• **DATA TO PROCESS**:
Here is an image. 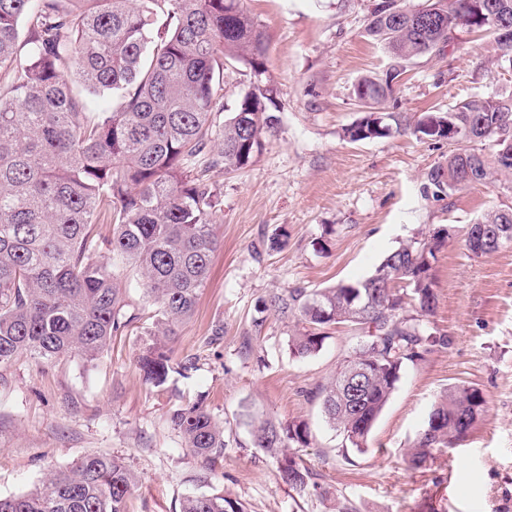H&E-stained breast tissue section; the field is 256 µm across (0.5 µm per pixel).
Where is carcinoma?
I'll return each mask as SVG.
<instances>
[{
    "mask_svg": "<svg viewBox=\"0 0 512 512\" xmlns=\"http://www.w3.org/2000/svg\"><path fill=\"white\" fill-rule=\"evenodd\" d=\"M479 3L512 26V0H430L422 8L374 0L365 27L392 63L355 85L365 112L344 137L409 132L441 142L448 123L462 128L467 137L448 143V161L427 174L438 198L512 172V155L501 153L512 144V98L474 96L413 120L385 102L415 58L452 44L461 28L487 30L470 9ZM265 54L264 34L241 0H0V369L21 357L77 356L95 365L136 320L126 310L120 268L139 272L144 295L158 306L138 357L145 381L158 387L170 372L194 368L191 358L173 363L169 341L193 314L219 244L221 194L208 173L250 166L276 130L273 89L260 80ZM228 66L250 70L257 81L219 124ZM106 93L116 106L99 111L95 100ZM98 224L112 225L106 255ZM479 235L499 238L491 255L512 245V208L467 225V248ZM447 239L441 228L431 241L390 251L365 279L312 293L294 288L258 305L298 317L302 330L288 337L293 357L317 353L332 326L372 329L316 392L345 450L368 447L404 366L448 346V336L423 324L435 307V252ZM354 369L366 374L352 398L345 379ZM483 406L477 387L448 388L408 450L410 467L466 437ZM170 422L203 468L224 456V426L202 404L174 410ZM250 427L253 447L277 460L285 484L303 490L314 483L301 458L283 452L308 445L305 424L252 420ZM134 483L121 460L87 455L26 494L0 497V512H126ZM181 512L244 509L199 494L186 497Z\"/></svg>",
    "mask_w": 512,
    "mask_h": 512,
    "instance_id": "obj_1",
    "label": "carcinoma"
}]
</instances>
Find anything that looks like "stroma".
Listing matches in <instances>:
<instances>
[{
	"mask_svg": "<svg viewBox=\"0 0 512 512\" xmlns=\"http://www.w3.org/2000/svg\"><path fill=\"white\" fill-rule=\"evenodd\" d=\"M373 0H242L264 33L279 124L255 162L211 172L224 195L220 246L194 315L177 329L175 359L194 369L151 387L137 357L140 330L156 307L130 275L127 309L136 325L113 337L96 366L77 358H21L0 370V497L34 489L51 471L86 454L121 459L136 477L127 512H180L185 497L221 494L245 512H512V247L477 256L464 230L512 207V174L437 200L427 173L448 145L411 135L352 143L343 130L360 115L353 89L391 59L365 35ZM474 95H512V52L466 29L452 50L412 61L386 106L409 115L448 109ZM452 237L433 264L436 306L428 328L448 345L407 365L365 452H347L310 389L328 383L365 337L339 325L305 359L288 355L302 325L259 312L258 303L294 288L315 290L369 276L385 255L438 227ZM286 230L288 243L269 248ZM224 335L212 340L214 325ZM476 386L484 413L472 432L425 466L406 450L438 397ZM201 402L223 422L228 446L203 471L173 430V410ZM307 423L301 455L319 490L281 482L273 458L253 447L247 415Z\"/></svg>",
	"mask_w": 512,
	"mask_h": 512,
	"instance_id": "35a3bbf8",
	"label": "stroma"
}]
</instances>
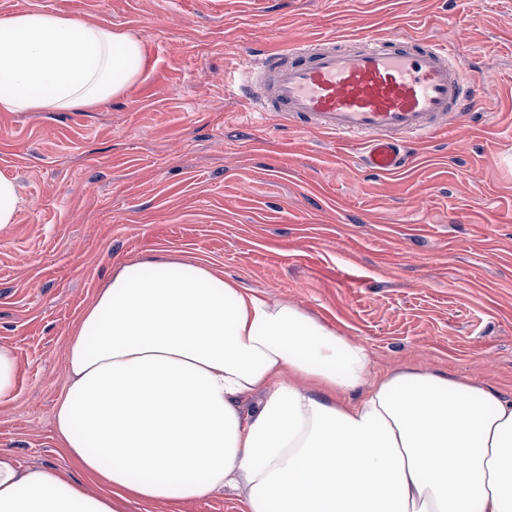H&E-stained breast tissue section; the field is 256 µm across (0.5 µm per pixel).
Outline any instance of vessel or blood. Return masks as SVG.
Listing matches in <instances>:
<instances>
[{
    "mask_svg": "<svg viewBox=\"0 0 512 512\" xmlns=\"http://www.w3.org/2000/svg\"><path fill=\"white\" fill-rule=\"evenodd\" d=\"M467 60L454 37L340 44L326 36L259 53L224 82L257 111L361 139L364 164L389 173L403 167L408 142L467 124L481 107L479 76Z\"/></svg>",
    "mask_w": 512,
    "mask_h": 512,
    "instance_id": "obj_1",
    "label": "vessel or blood"
}]
</instances>
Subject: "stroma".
Wrapping results in <instances>:
<instances>
[{
  "label": "stroma",
  "instance_id": "35a3bbf8",
  "mask_svg": "<svg viewBox=\"0 0 512 512\" xmlns=\"http://www.w3.org/2000/svg\"><path fill=\"white\" fill-rule=\"evenodd\" d=\"M125 31L145 69L104 106L0 112V345L19 361L0 450L88 477L60 448L67 345L110 268L179 256L364 345L512 400V0H0ZM464 41L487 82L469 126L411 142L379 174L364 146L231 95L243 49L333 34ZM130 512H243L236 491ZM22 199L15 180L0 174V228L14 224Z\"/></svg>",
  "mask_w": 512,
  "mask_h": 512
}]
</instances>
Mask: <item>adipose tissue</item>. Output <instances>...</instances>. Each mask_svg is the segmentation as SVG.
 I'll use <instances>...</instances> for the list:
<instances>
[{
	"label": "adipose tissue",
	"mask_w": 512,
	"mask_h": 512,
	"mask_svg": "<svg viewBox=\"0 0 512 512\" xmlns=\"http://www.w3.org/2000/svg\"><path fill=\"white\" fill-rule=\"evenodd\" d=\"M141 43L32 10L0 21V111L104 105ZM116 266L68 344L60 447L99 486L0 451V512H126L230 487L245 512H512V400L415 368L201 263ZM252 411H245V404Z\"/></svg>",
	"instance_id": "ef3b65f1"
}]
</instances>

• **YOUR INSTRUCTIONS**:
Going through the lines above one by one, tally those with the word "vessel" and give only the total.

• **COMPLETE RESPONSE**:
2